Records for this task section start
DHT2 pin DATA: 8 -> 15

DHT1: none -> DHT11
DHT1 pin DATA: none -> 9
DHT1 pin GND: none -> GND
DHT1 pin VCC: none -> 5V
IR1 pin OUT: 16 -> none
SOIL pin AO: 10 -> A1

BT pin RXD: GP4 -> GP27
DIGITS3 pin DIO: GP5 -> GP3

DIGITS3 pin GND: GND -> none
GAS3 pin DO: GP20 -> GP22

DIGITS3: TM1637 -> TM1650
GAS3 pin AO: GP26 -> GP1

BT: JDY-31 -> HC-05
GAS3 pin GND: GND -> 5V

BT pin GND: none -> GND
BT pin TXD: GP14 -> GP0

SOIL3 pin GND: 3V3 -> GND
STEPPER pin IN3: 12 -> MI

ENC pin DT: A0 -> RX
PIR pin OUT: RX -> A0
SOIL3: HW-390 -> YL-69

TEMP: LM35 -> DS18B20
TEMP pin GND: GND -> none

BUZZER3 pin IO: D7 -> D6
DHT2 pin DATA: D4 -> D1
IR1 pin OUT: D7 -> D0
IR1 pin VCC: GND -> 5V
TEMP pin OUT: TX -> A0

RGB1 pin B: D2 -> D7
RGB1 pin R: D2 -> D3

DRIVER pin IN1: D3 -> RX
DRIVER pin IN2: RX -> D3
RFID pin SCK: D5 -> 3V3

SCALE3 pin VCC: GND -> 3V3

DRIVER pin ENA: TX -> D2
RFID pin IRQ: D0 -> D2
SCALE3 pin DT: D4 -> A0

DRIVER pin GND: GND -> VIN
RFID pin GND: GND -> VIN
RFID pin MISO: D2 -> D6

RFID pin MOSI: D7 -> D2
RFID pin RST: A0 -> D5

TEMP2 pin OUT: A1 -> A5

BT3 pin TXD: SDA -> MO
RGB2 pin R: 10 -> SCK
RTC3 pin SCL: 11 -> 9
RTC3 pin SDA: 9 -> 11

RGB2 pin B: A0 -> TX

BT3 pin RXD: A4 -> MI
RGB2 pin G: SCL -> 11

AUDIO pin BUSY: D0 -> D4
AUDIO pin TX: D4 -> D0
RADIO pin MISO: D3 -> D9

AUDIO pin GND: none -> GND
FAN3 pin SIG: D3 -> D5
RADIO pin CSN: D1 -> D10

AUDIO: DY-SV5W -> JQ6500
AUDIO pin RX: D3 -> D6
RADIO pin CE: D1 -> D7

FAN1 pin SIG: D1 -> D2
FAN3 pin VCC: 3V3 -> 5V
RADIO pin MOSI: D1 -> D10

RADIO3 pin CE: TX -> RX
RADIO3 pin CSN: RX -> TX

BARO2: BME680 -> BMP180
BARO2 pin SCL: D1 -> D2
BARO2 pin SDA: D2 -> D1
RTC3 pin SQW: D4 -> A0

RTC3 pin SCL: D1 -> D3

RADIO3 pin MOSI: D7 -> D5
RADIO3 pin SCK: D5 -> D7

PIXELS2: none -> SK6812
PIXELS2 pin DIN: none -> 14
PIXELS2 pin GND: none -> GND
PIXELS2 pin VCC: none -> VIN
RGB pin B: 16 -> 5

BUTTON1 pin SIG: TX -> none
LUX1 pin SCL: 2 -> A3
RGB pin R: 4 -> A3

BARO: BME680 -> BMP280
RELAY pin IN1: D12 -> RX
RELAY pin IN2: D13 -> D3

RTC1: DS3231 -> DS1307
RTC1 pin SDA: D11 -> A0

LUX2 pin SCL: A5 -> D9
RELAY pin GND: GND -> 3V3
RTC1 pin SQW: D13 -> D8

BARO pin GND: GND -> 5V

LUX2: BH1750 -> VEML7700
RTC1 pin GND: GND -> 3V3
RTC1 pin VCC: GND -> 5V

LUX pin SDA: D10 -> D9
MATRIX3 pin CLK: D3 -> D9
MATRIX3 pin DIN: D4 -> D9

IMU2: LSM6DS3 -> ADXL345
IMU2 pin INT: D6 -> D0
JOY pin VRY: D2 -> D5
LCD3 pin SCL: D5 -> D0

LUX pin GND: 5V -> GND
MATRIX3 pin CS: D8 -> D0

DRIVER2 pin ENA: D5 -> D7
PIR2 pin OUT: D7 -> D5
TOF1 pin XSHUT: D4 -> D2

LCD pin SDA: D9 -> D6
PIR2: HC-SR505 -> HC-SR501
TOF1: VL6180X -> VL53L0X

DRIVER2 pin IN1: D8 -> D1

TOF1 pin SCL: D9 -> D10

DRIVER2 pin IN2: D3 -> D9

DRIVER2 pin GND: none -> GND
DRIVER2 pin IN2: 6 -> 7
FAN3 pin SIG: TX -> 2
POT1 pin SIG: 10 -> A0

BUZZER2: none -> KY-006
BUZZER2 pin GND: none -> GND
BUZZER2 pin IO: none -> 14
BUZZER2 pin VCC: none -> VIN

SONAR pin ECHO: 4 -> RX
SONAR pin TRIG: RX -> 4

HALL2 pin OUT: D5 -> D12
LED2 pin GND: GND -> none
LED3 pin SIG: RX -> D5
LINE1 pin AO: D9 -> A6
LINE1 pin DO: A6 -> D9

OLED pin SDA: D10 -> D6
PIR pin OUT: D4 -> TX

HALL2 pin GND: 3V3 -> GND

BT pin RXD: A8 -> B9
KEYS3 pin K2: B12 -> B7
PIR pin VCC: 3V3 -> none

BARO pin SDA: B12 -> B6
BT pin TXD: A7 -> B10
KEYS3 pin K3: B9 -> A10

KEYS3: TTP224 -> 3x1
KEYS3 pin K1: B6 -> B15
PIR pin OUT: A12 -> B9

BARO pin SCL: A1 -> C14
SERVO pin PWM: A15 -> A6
Records for this task section end
• What is needed:
In the records above, collect each line with "AUDIO".

• Reply:
AUDIO pin BUSY: D0 -> D4
AUDIO pin TX: D4 -> D0
AUDIO pin GND: none -> GND
AUDIO: DY-SV5W -> JQ6500
AUDIO pin RX: D3 -> D6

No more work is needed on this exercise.